[Excerpted data Boundary: Start]

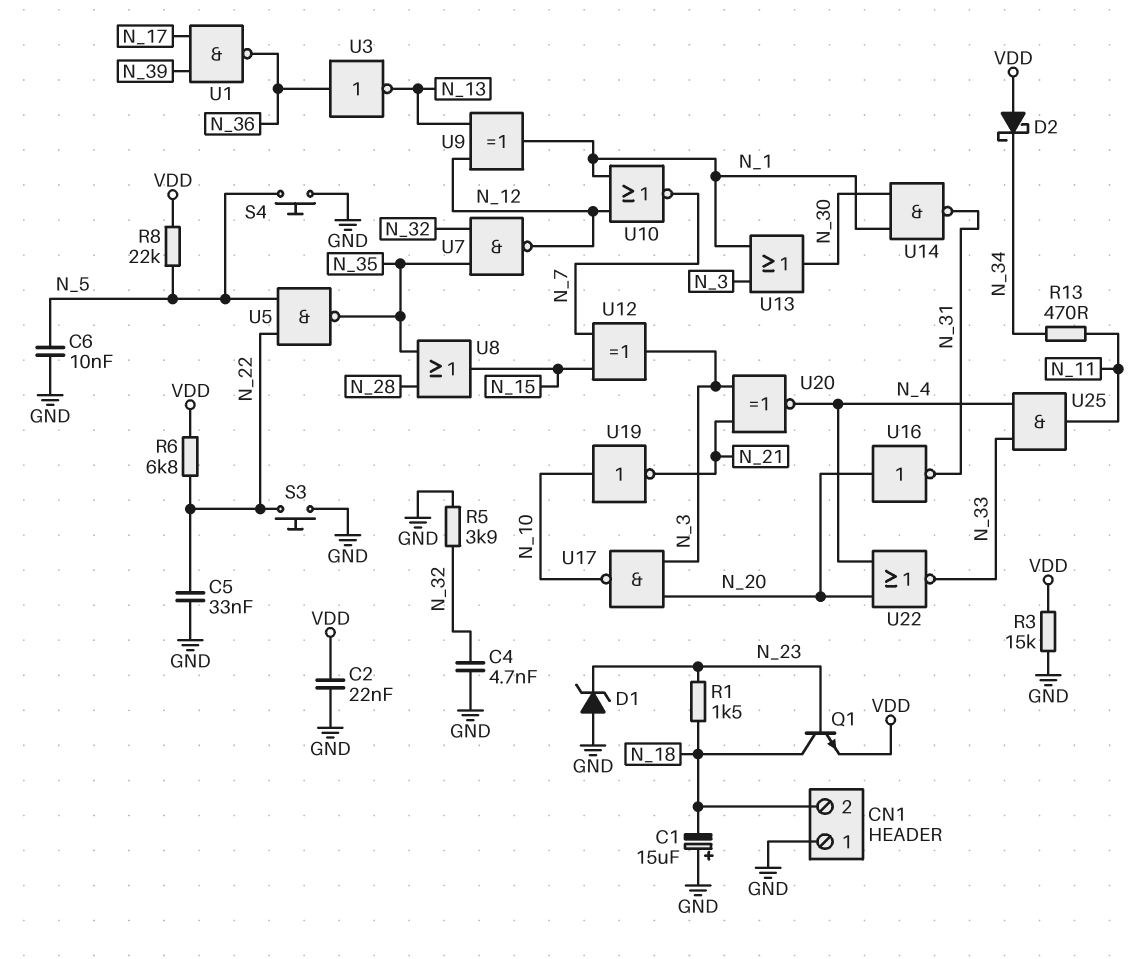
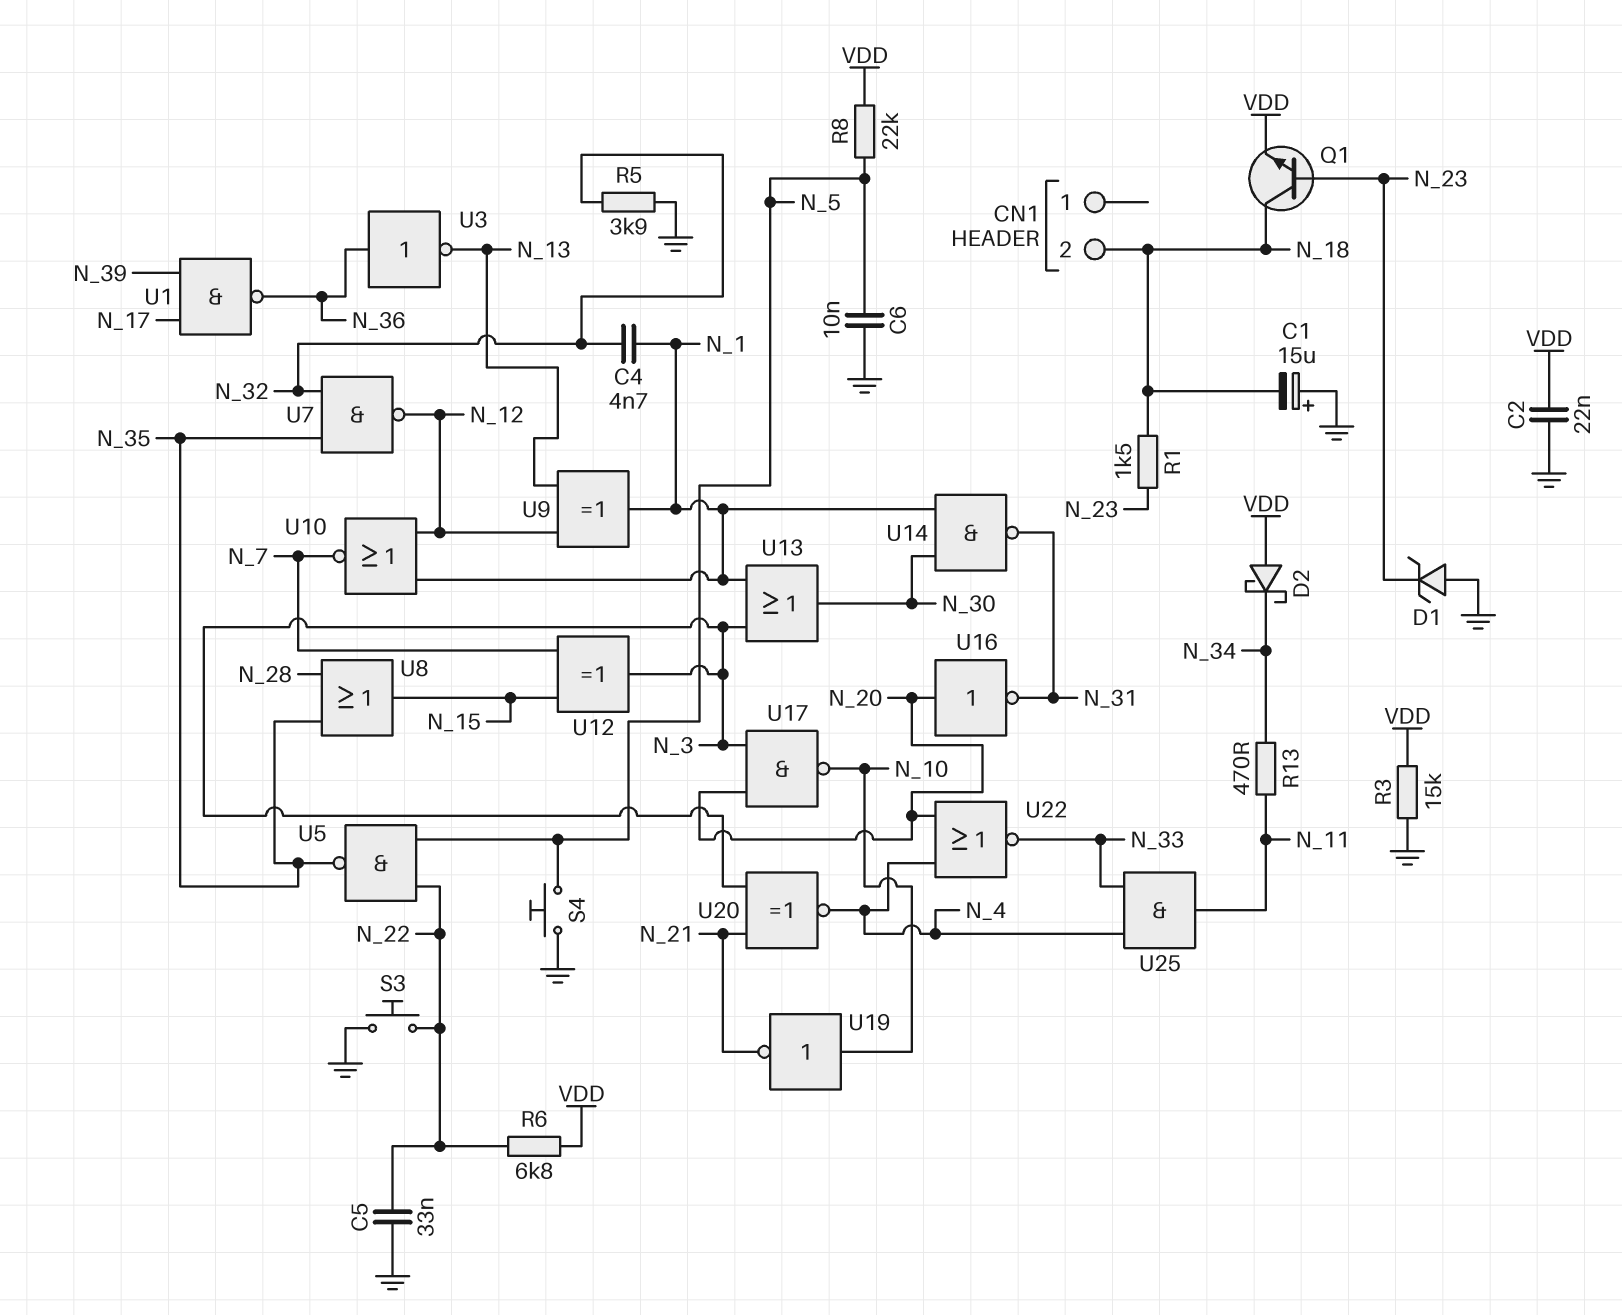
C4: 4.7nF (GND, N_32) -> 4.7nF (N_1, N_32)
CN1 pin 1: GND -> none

[Excerpted data Boundary: End]
[Excerpted data Boundary: Start]

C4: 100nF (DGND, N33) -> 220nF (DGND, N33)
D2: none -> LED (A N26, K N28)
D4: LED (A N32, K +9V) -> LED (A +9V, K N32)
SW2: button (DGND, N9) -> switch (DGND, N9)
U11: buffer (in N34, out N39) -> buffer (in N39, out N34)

[Excerpted data Boundary: End]
[Excerpted data Boundary: Start]

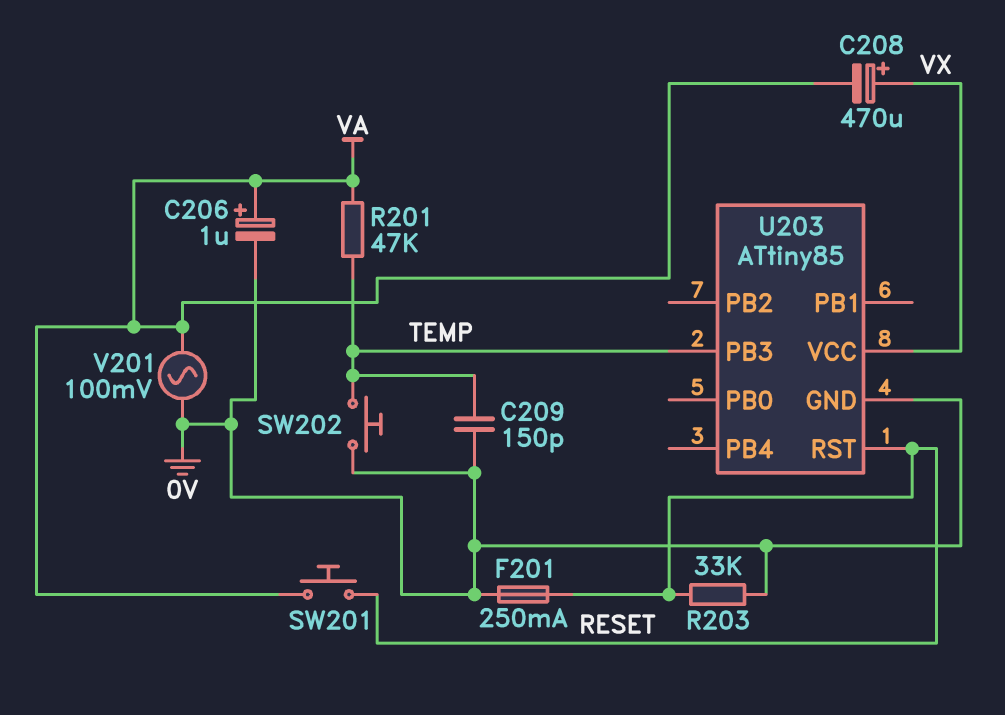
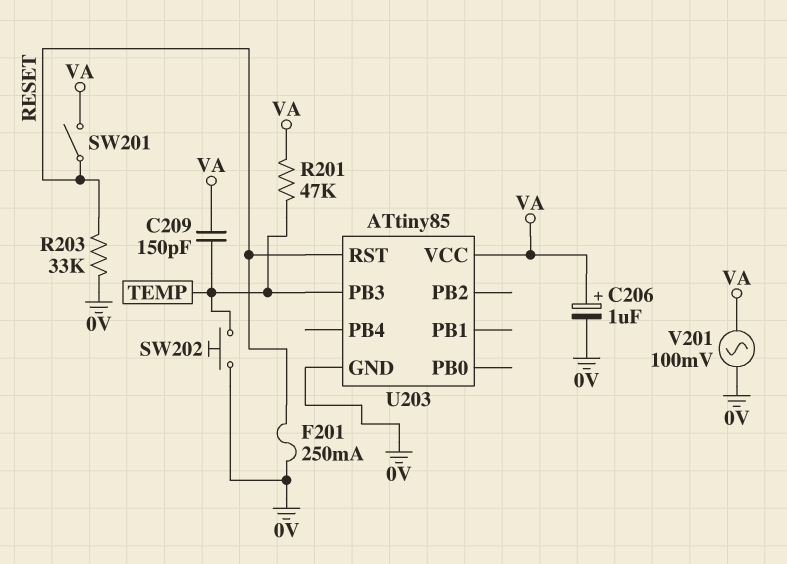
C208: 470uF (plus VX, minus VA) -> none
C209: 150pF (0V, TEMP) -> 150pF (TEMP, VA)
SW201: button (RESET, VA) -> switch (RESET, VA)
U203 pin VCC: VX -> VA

[Excerpted data Boundary: End]

• Aim of the task: What lines in the material above contain the word "none"? Copy them out.

• Reply:
CN1 pin 1: GND -> none
D2: none -> LED (A N26, K N28)
C208: 470uF (plus VX, minus VA) -> none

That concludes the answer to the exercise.